#### Exercise aim:
Please reproduce the entries exactly, skipping each picture.

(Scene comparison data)
· · ·

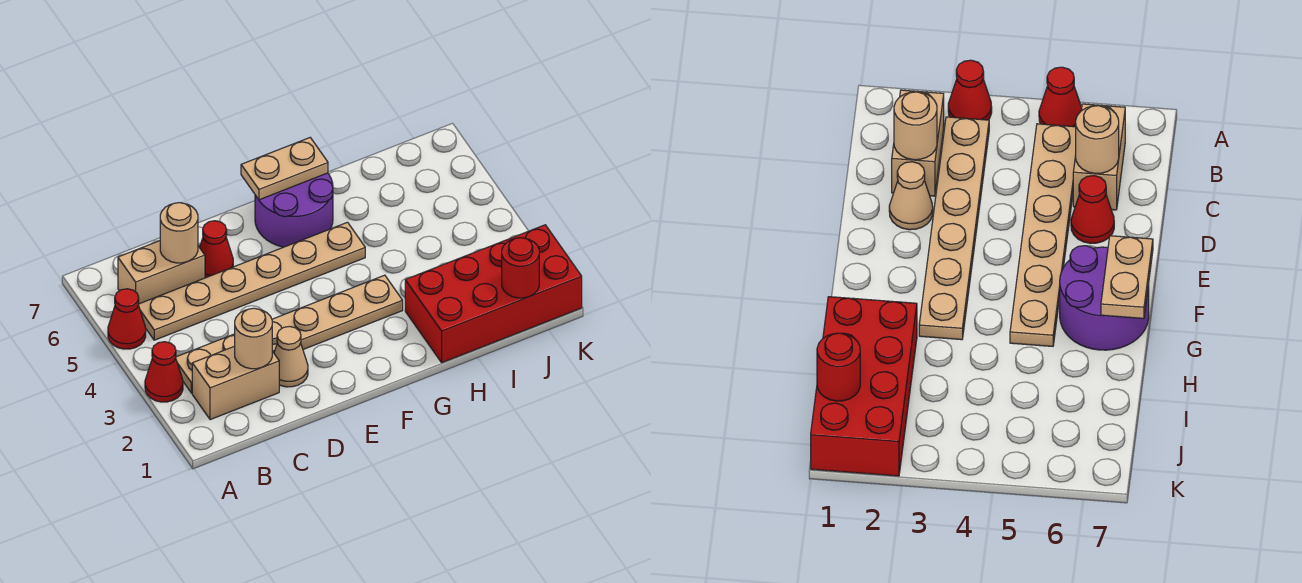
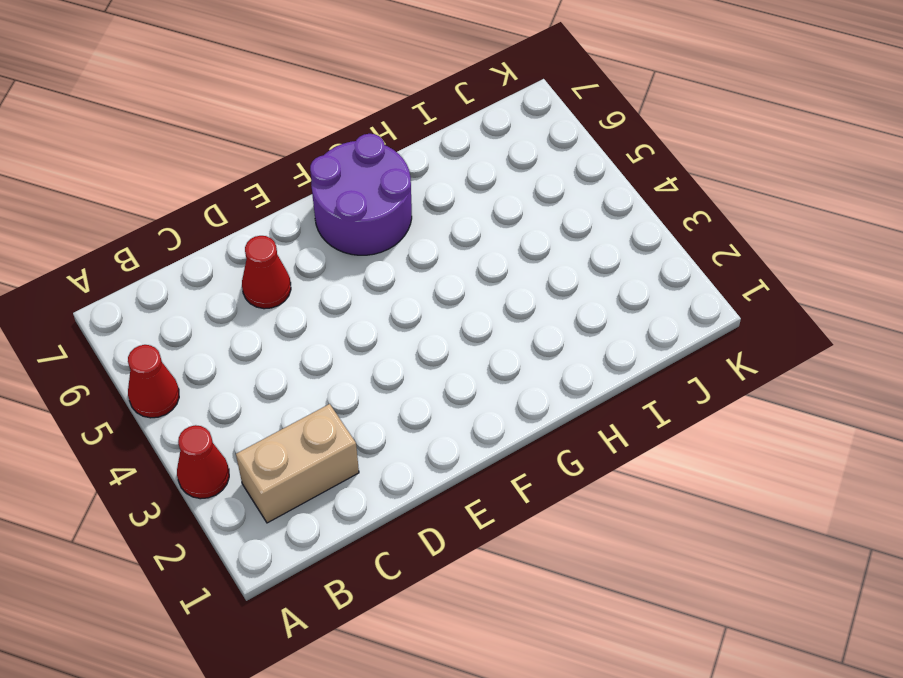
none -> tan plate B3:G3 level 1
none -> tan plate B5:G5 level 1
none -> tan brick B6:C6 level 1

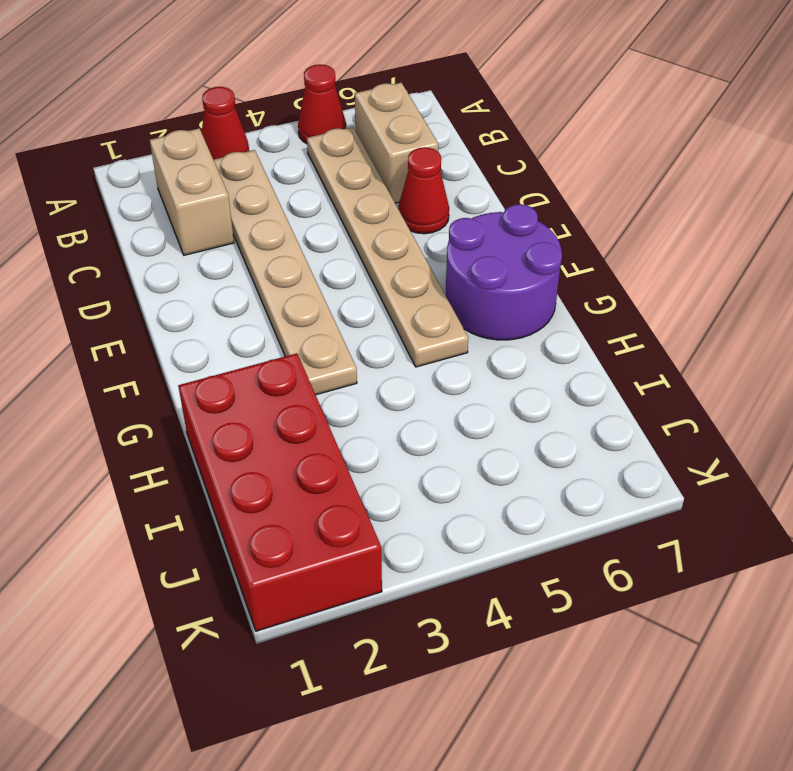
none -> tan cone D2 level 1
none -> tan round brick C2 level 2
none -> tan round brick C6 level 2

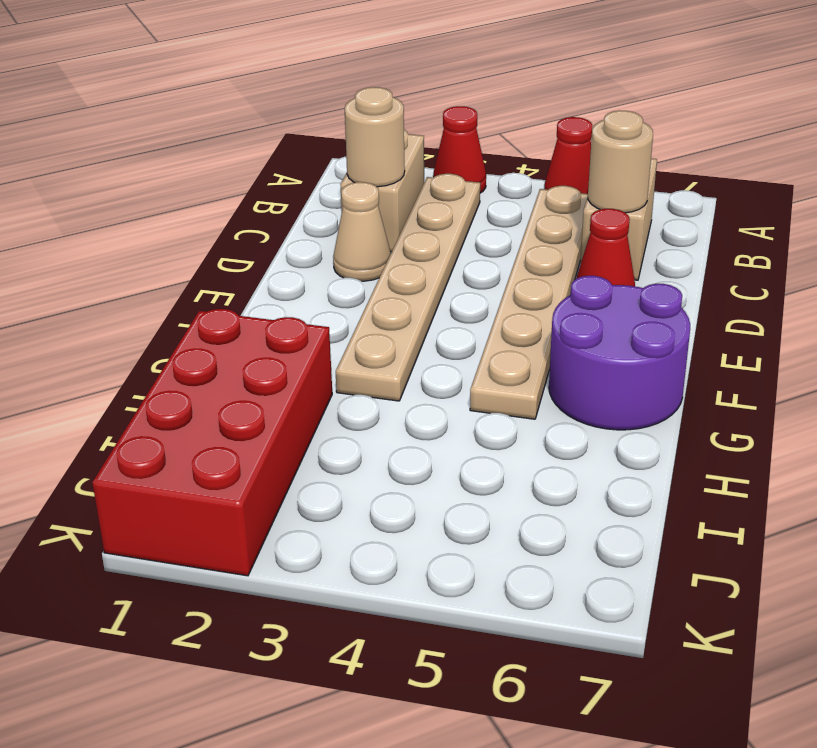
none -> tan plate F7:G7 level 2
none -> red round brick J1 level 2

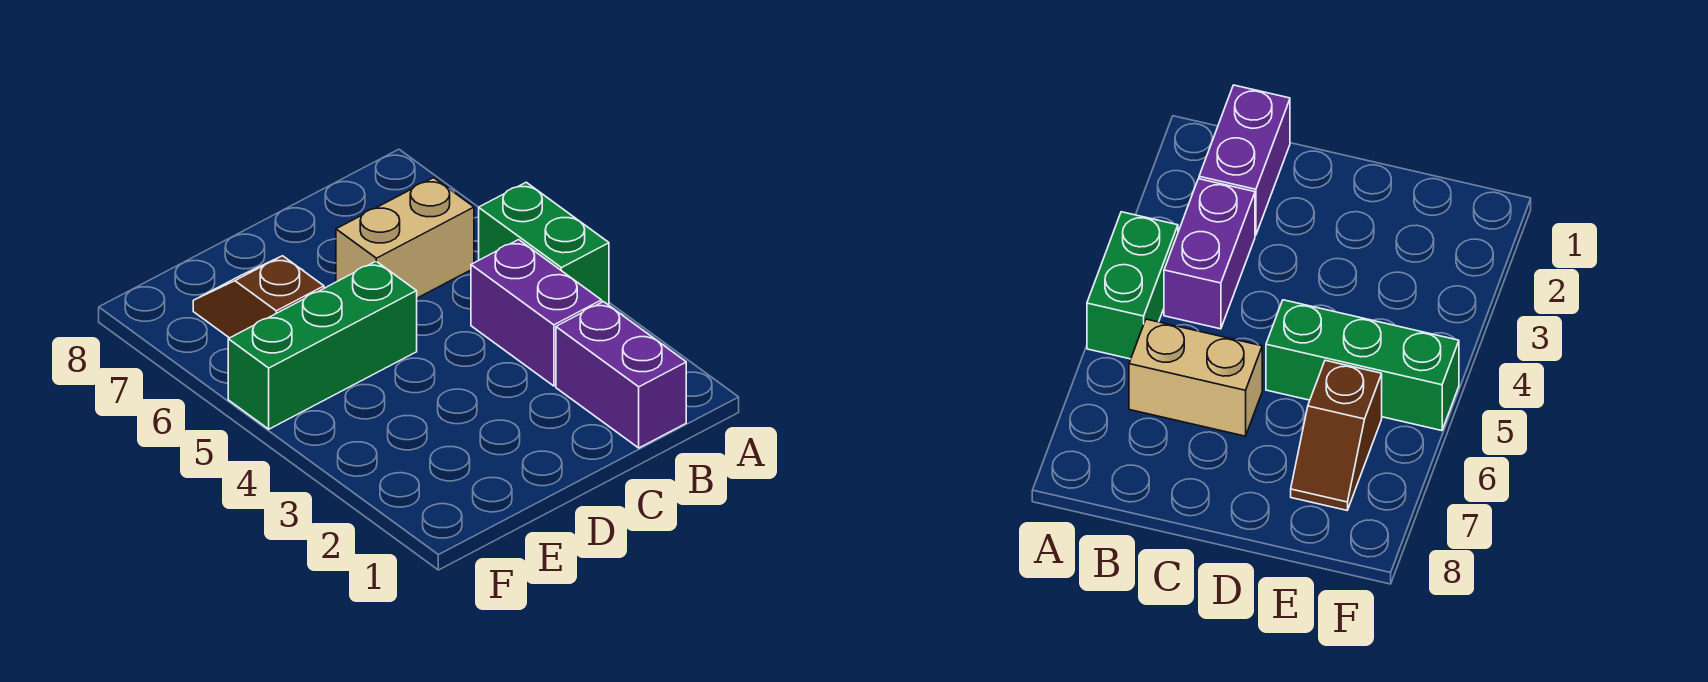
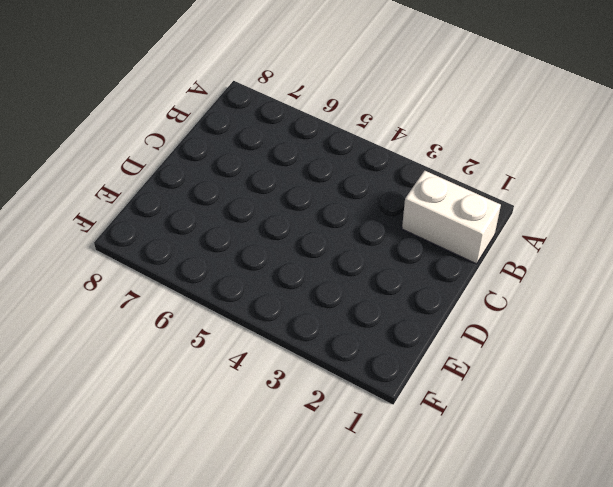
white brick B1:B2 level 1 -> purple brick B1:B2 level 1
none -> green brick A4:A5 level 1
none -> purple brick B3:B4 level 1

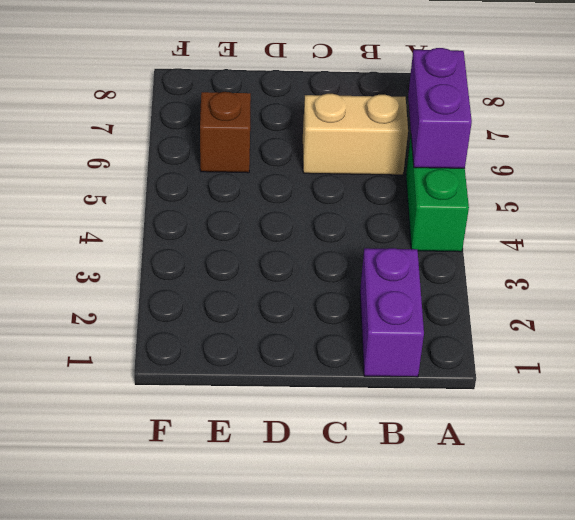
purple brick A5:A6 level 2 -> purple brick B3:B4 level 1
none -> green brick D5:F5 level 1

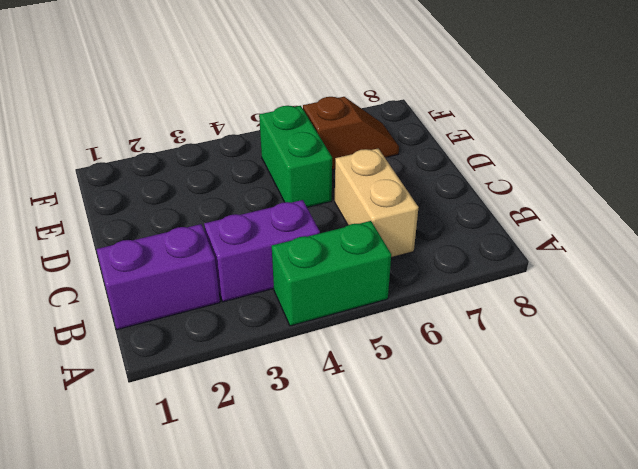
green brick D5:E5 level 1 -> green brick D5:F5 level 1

· · ·

#### Written reply:
none -> tan plate B3:G3 level 1
none -> tan plate B5:G5 level 1
none -> tan brick B6:C6 level 1

none -> tan cone D2 level 1
none -> tan round brick C2 level 2
none -> tan round brick C6 level 2

none -> tan plate F7:G7 level 2
none -> red round brick J1 level 2

white brick B1:B2 level 1 -> purple brick B1:B2 level 1
none -> green brick A4:A5 level 1
none -> purple brick B3:B4 level 1

purple brick A5:A6 level 2 -> purple brick B3:B4 level 1
none -> green brick D5:F5 level 1

green brick D5:E5 level 1 -> green brick D5:F5 level 1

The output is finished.